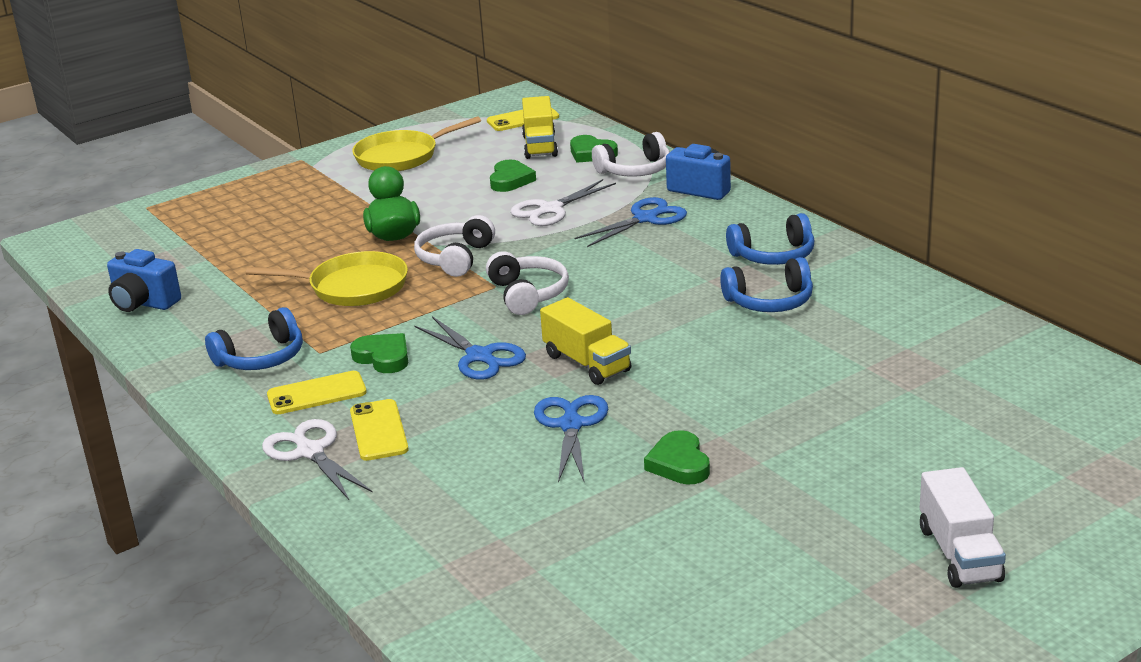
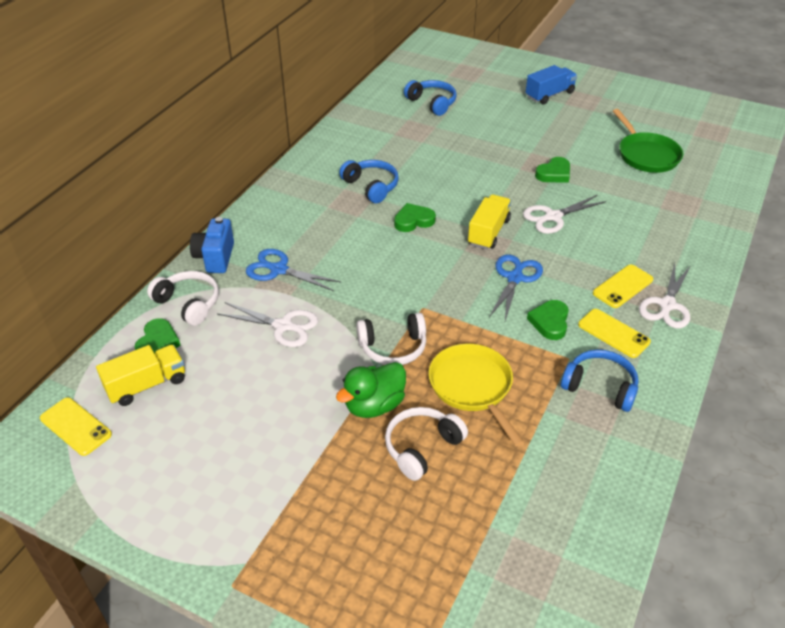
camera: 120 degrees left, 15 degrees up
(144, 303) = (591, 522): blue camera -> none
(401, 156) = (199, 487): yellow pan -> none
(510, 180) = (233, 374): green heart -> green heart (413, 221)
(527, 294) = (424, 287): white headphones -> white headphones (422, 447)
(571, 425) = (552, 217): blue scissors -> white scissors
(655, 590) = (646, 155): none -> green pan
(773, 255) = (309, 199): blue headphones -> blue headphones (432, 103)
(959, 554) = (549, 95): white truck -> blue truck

**Problem description**
Return the material exactly as given, apart from the pictures.

**Result for this exercise**
camera: 120 degrees left, 15 degrees up
(144, 303) = (591, 522): blue camera -> none
(401, 156) = (199, 487): yellow pan -> none
(510, 180) = (233, 374): green heart -> green heart (413, 221)
(527, 294) = (424, 287): white headphones -> white headphones (422, 447)
(571, 425) = (552, 217): blue scissors -> white scissors
(655, 590) = (646, 155): none -> green pan
(773, 255) = (309, 199): blue headphones -> blue headphones (432, 103)
(959, 554) = (549, 95): white truck -> blue truck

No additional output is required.